Before you return the lines below, strip out any images and keep every word as written.

### INFORMATION SUPPLIED
------------------------------------

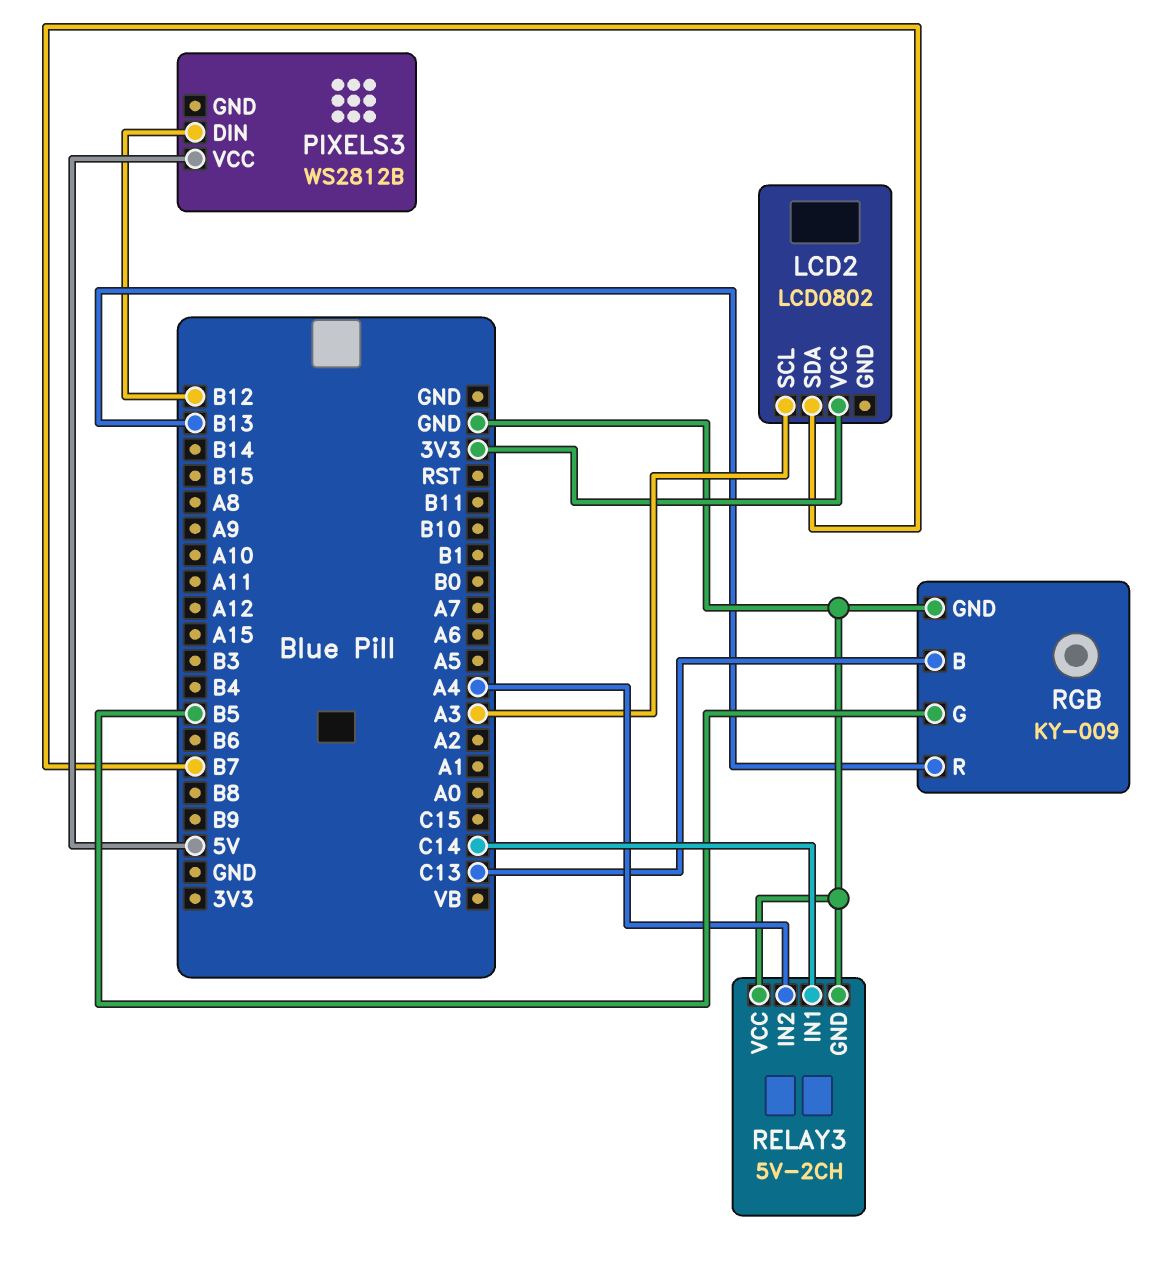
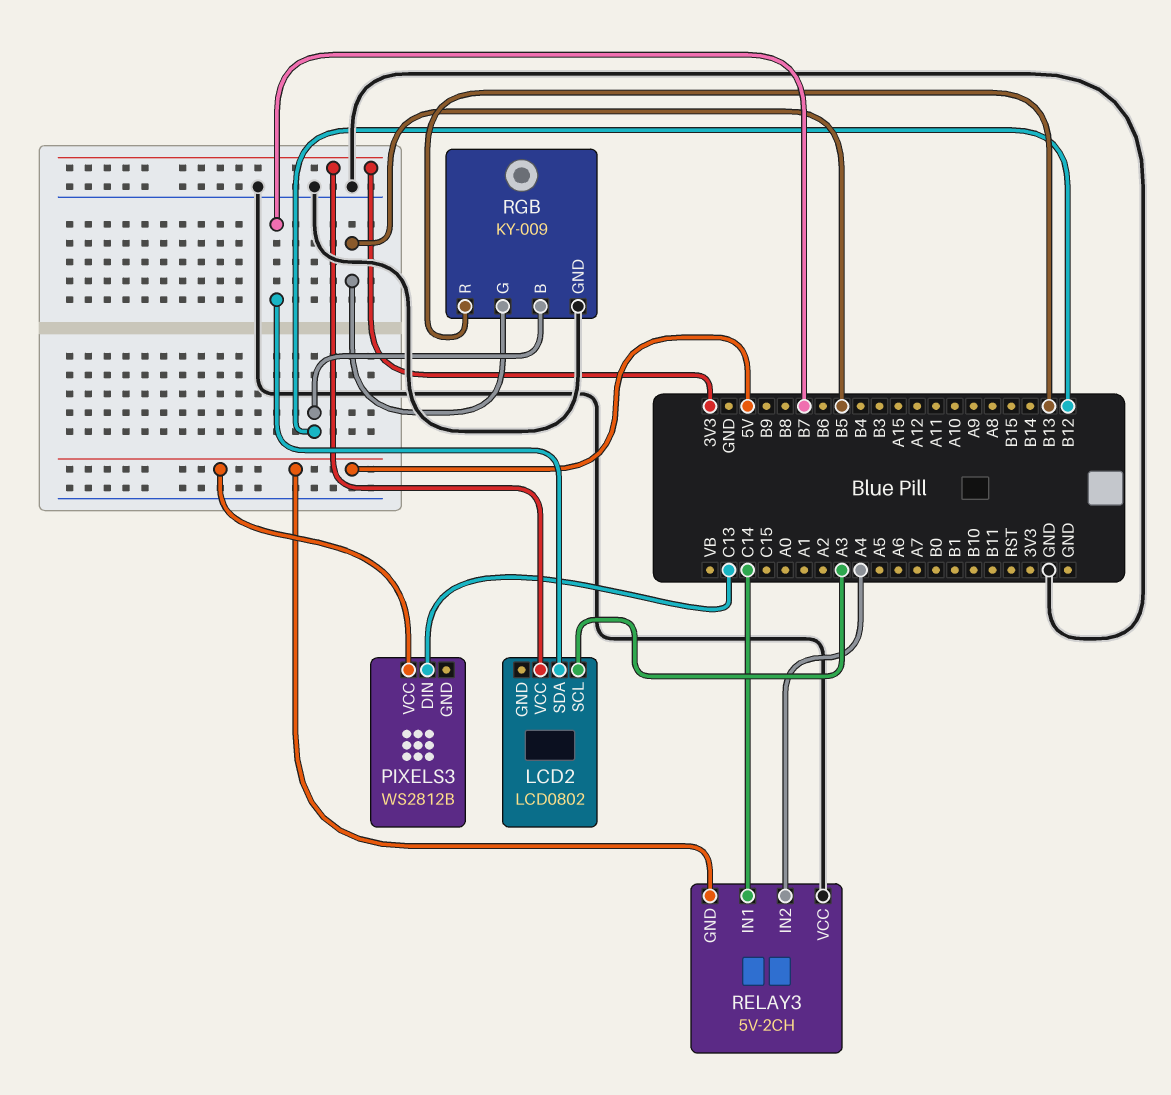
PIXELS3 pin DIN: B12 -> C13
RELAY3 pin GND: GND -> 5V
RGB pin B: C13 -> B12

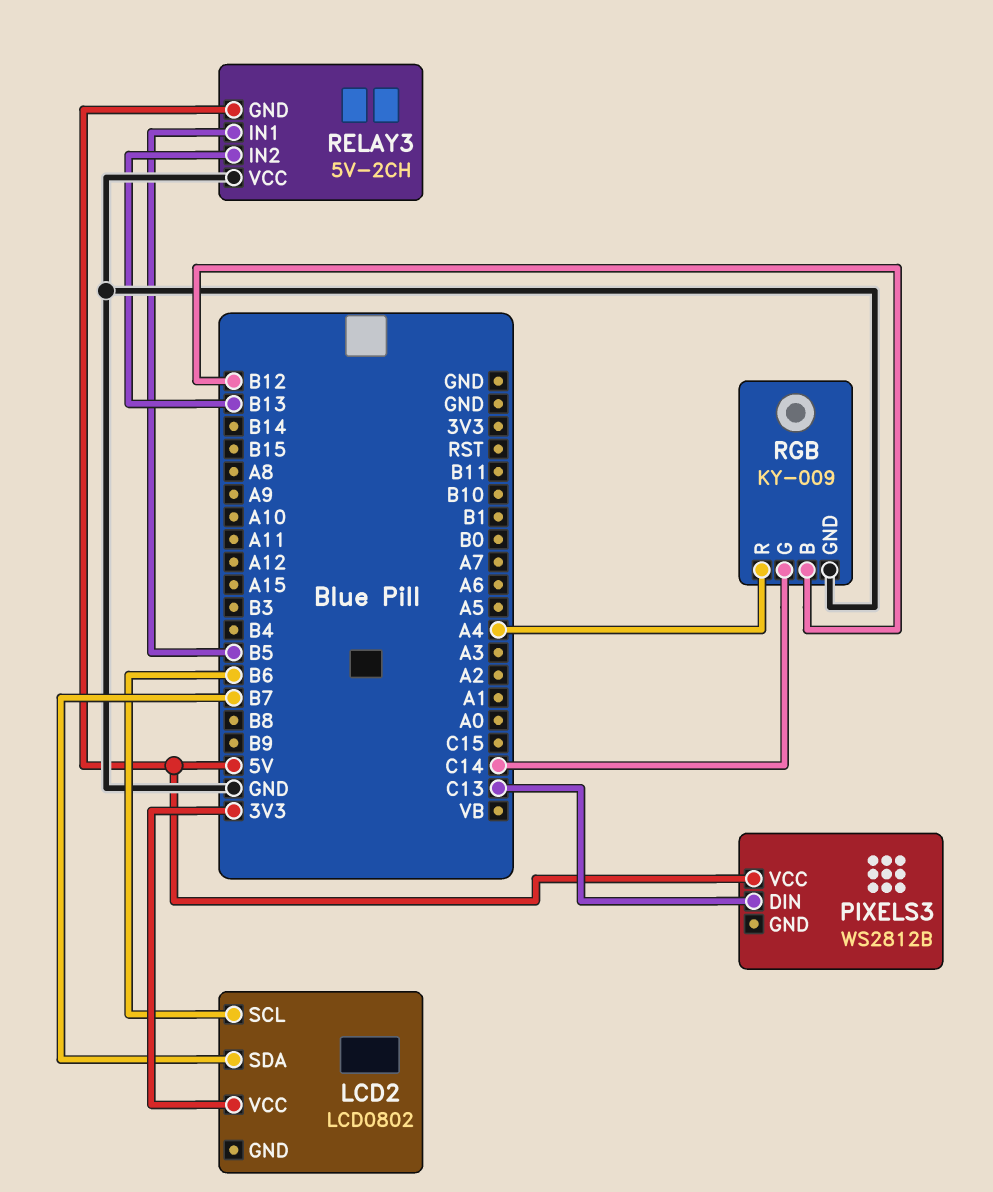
LCD2 pin SCL: A3 -> B6
RELAY3 pin IN1: C14 -> B5
RELAY3 pin IN2: A4 -> B13
RGB pin G: B5 -> C14
RGB pin R: B13 -> A4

------------------------------------

### SOLVED PROBLEM
PIXELS3 pin DIN: B12 -> C13
RELAY3 pin GND: GND -> 5V
RGB pin B: C13 -> B12

LCD2 pin SCL: A3 -> B6
RELAY3 pin IN1: C14 -> B5
RELAY3 pin IN2: A4 -> B13
RGB pin G: B5 -> C14
RGB pin R: B13 -> A4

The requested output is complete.